--- Data ---

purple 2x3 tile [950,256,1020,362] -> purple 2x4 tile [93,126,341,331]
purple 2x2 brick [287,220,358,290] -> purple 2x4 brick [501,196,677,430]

---
--- Data ---

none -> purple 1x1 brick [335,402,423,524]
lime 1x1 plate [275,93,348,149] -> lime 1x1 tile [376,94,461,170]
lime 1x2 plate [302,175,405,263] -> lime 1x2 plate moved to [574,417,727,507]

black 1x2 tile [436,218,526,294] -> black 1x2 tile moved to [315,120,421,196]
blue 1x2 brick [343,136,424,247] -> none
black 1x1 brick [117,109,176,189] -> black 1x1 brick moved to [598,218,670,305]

---

Check every line of the records, and copy the ones that hold the word "plate".

lime 1x1 plate [275,93,348,149] -> lime 1x1 tile [376,94,461,170]
lime 1x2 plate [302,175,405,263] -> lime 1x2 plate moved to [574,417,727,507]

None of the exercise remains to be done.